START INFORMATION SUPPLIED
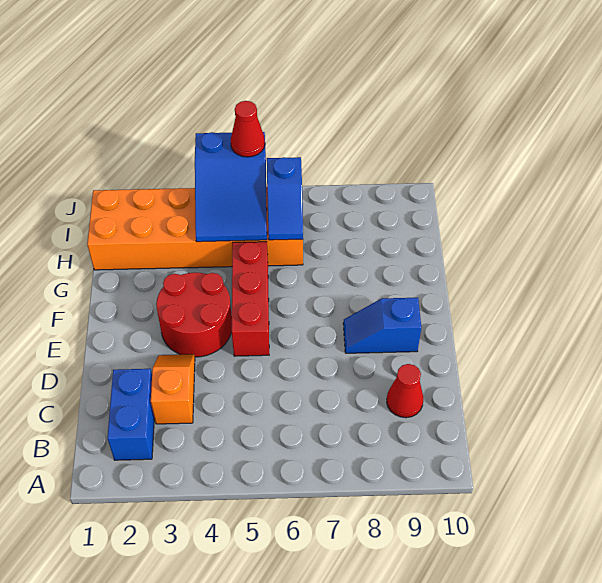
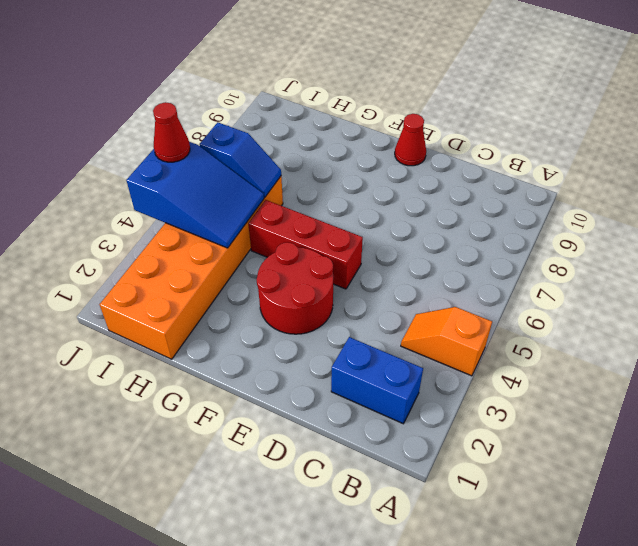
orange slope C3:D3 level 1 top C -> orange slope A4:B4 level 1 top A
red cone C9 level 1 -> red cone E10 level 1
blue slope E8:E9 level 1 top 9 -> none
END INFORMATION SUPPLIED
=== YOUR TASK ===
If the data includes images, omit them, and set down everything else exactly as above.

=== EXERCISE OUTPUT ===
orange slope C3:D3 level 1 top C -> orange slope A4:B4 level 1 top A
red cone C9 level 1 -> red cone E10 level 1
blue slope E8:E9 level 1 top 9 -> none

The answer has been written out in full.